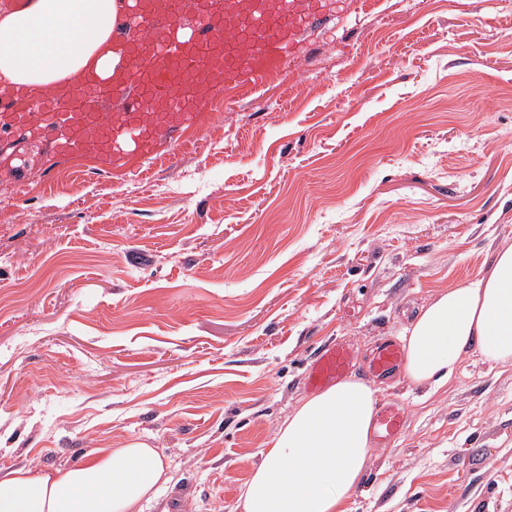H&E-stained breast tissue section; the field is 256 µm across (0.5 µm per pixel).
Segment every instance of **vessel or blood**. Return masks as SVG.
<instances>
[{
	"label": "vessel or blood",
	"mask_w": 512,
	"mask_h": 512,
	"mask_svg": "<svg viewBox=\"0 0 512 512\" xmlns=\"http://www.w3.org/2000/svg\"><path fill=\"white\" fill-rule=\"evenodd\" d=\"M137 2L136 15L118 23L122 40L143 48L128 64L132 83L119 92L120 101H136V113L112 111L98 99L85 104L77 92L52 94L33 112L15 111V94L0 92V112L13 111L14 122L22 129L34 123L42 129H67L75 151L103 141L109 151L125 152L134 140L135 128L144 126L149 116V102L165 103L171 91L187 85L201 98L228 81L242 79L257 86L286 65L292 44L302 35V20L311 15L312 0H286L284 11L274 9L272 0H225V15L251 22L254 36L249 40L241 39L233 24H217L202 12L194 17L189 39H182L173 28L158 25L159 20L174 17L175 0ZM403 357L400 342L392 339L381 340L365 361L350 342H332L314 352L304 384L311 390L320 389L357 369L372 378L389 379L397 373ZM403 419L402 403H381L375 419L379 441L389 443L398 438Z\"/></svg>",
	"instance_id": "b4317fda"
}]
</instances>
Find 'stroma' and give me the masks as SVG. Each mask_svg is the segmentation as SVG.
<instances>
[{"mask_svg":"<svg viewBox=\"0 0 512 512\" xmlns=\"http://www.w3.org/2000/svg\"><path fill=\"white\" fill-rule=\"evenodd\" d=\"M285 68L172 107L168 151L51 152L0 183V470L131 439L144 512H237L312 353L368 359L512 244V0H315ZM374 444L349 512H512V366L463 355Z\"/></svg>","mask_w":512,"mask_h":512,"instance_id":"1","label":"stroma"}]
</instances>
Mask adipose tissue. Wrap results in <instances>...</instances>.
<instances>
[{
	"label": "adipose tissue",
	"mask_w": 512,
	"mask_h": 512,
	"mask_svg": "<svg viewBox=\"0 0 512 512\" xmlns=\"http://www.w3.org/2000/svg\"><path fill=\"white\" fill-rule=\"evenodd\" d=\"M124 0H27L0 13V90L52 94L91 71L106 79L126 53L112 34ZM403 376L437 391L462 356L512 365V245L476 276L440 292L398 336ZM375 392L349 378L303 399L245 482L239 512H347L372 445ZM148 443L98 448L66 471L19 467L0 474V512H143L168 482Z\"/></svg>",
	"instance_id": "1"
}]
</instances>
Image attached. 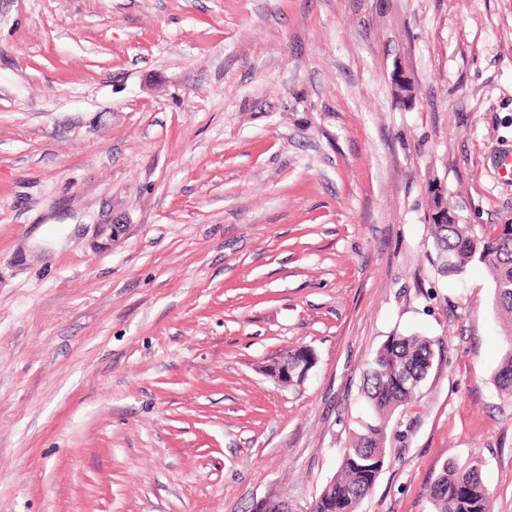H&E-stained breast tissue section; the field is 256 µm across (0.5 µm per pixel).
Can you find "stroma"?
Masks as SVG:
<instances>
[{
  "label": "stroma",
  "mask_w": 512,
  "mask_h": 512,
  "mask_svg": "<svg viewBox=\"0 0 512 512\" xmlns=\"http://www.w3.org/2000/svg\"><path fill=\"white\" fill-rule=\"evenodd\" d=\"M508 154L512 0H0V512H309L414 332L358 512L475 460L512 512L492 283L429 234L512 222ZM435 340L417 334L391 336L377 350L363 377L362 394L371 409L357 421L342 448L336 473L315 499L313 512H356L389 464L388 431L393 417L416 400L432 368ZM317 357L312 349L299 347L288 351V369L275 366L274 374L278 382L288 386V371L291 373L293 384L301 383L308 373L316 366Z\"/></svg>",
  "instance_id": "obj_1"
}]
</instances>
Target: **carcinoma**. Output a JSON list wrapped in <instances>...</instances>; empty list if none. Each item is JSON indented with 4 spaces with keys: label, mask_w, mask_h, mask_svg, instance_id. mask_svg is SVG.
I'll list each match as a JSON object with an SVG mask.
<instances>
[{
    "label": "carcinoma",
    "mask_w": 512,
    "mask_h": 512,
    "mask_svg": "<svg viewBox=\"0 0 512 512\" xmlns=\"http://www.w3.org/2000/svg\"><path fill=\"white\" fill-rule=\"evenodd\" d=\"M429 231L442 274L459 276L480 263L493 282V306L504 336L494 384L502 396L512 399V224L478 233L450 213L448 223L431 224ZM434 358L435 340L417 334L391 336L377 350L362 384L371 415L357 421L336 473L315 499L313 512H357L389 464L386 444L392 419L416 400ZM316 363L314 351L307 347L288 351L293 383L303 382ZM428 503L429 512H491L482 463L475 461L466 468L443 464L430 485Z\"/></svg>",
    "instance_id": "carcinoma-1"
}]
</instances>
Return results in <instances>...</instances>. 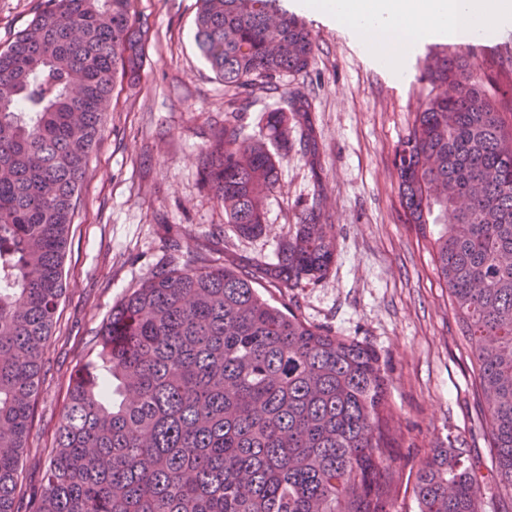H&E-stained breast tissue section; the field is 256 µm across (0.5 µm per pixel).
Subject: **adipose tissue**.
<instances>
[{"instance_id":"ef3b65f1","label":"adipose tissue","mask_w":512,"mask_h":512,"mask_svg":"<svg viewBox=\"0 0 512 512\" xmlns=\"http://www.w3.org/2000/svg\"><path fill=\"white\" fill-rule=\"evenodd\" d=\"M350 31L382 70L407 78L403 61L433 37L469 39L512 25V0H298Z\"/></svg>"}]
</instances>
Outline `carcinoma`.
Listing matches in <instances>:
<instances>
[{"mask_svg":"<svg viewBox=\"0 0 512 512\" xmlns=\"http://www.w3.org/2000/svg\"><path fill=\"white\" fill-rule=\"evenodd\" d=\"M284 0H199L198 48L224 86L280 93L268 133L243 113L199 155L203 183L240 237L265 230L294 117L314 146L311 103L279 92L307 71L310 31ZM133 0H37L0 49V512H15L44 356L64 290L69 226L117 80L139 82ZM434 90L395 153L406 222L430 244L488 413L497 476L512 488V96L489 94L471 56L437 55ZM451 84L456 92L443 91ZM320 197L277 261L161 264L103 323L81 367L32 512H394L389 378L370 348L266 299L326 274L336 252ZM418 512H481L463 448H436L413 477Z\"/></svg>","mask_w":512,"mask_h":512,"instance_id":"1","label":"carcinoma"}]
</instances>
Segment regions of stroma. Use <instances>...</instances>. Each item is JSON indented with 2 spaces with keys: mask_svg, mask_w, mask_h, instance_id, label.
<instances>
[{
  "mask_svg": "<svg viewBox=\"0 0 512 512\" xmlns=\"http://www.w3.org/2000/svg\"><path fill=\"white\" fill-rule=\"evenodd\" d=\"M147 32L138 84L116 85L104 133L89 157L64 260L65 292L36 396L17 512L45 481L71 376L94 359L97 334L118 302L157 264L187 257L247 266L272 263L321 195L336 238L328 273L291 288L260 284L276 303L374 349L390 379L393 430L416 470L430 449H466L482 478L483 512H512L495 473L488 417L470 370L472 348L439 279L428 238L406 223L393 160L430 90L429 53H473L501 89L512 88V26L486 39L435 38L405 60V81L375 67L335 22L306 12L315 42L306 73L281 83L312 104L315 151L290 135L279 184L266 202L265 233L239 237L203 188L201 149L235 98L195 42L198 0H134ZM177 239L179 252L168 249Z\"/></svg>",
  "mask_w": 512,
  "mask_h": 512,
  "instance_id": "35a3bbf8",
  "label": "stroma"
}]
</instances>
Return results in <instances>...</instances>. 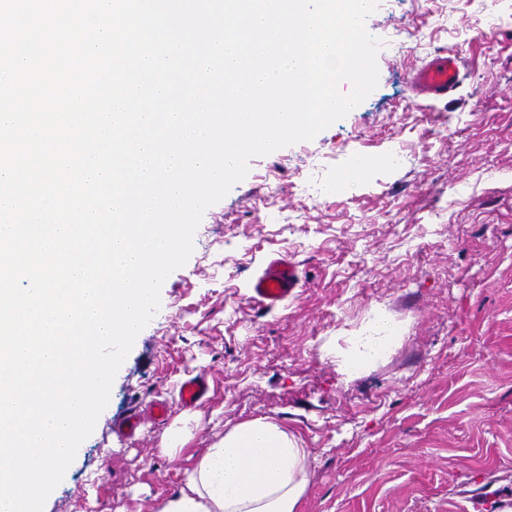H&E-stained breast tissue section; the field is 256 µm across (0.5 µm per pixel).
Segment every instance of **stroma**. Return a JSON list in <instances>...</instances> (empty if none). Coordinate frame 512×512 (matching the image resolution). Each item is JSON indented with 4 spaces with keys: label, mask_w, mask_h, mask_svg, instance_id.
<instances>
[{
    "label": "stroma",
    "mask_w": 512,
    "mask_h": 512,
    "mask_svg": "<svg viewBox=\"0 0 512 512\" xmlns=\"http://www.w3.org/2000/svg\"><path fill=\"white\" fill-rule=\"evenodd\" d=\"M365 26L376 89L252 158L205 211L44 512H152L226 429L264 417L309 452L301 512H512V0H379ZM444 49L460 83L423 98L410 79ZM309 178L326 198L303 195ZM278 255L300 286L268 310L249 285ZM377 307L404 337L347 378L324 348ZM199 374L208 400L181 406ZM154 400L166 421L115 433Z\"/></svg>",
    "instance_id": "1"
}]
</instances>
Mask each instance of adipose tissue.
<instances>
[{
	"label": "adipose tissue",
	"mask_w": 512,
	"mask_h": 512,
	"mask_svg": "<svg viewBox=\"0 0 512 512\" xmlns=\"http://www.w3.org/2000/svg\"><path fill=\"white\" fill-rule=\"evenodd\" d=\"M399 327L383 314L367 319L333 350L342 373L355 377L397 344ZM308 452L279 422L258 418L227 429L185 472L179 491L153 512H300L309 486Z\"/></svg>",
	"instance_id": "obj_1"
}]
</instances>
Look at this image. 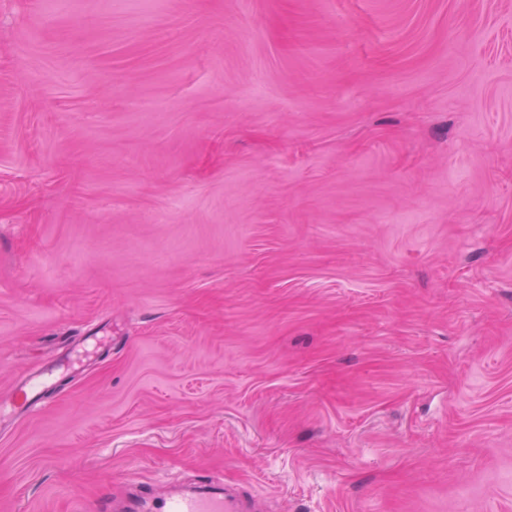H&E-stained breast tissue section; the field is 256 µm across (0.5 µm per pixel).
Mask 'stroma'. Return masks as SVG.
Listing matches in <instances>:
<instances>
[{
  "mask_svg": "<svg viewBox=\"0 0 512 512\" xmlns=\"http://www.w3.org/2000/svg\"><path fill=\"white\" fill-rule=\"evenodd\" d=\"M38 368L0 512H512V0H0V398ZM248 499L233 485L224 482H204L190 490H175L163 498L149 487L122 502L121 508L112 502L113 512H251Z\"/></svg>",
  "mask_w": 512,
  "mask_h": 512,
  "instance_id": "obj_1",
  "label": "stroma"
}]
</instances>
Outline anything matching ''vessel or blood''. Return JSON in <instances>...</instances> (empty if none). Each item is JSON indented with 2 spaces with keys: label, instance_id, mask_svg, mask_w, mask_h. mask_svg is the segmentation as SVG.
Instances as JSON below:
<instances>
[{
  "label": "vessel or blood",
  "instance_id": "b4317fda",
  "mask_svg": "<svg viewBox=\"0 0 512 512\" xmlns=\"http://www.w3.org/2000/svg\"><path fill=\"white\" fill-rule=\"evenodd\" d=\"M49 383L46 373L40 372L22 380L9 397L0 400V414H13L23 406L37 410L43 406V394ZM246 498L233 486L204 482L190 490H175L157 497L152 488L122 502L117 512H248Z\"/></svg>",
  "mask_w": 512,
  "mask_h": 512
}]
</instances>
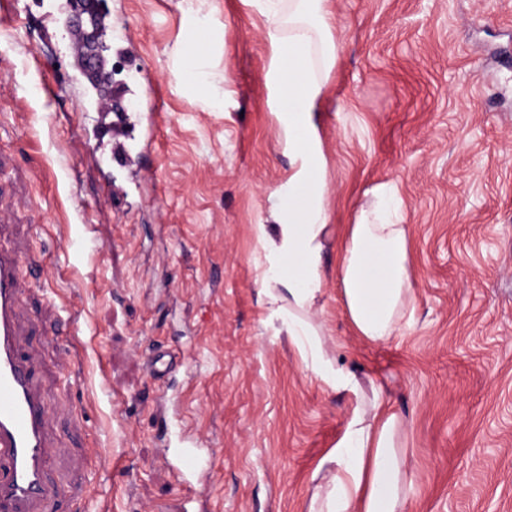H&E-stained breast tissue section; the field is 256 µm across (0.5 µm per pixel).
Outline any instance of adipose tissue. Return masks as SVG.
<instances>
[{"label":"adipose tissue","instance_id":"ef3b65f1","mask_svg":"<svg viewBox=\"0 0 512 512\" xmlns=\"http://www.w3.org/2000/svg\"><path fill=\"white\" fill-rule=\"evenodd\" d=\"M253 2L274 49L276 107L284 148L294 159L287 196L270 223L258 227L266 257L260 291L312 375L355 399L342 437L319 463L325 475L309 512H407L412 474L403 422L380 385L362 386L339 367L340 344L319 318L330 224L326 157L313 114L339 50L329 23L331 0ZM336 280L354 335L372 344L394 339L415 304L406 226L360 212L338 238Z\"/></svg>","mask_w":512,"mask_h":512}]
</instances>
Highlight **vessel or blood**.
————————
__AIM OF THE EXERCISE__. Locate "Outline anything matching" in the listing above, then print exactly the lines from that line through the final one, omitting all pictures.

__WRITTEN SOLUTION__.
Outline anything matching ''vessel or blood''. Return JSON in <instances>...</instances> (empty if none). Each item is JSON indented with 2 spaces with keys: label, instance_id, mask_svg, mask_w, mask_h. mask_svg is the segmentation as SVG.
Instances as JSON below:
<instances>
[{
  "label": "vessel or blood",
  "instance_id": "b4317fda",
  "mask_svg": "<svg viewBox=\"0 0 512 512\" xmlns=\"http://www.w3.org/2000/svg\"><path fill=\"white\" fill-rule=\"evenodd\" d=\"M49 383L46 373L40 372L22 380L9 397L0 400V414H13L23 406L37 410L43 406V394ZM246 498L233 486L204 482L190 490H175L157 497L152 488L122 502L117 512H248Z\"/></svg>",
  "mask_w": 512,
  "mask_h": 512
}]
</instances>
H&E-stained breast tissue section; the field is 256 µm across (0.5 µm per pixel).
Outline any instance of adipose tissue. Return masks as SVG.
<instances>
[{"label":"adipose tissue","instance_id":"ef3b65f1","mask_svg":"<svg viewBox=\"0 0 512 512\" xmlns=\"http://www.w3.org/2000/svg\"><path fill=\"white\" fill-rule=\"evenodd\" d=\"M253 2L274 49L276 107L284 148L294 159L287 196L270 223L258 227L266 257L260 291L312 375L355 399L342 437L319 463L325 475L309 512H407L412 474L403 422L380 385L362 386L339 367L340 344L319 318L330 224L326 157L313 114L339 50L329 23L331 0ZM336 280L354 335L372 344L394 339L415 304L406 226L360 212L338 238Z\"/></svg>","mask_w":512,"mask_h":512}]
</instances>
Highlight **vessel or blood**.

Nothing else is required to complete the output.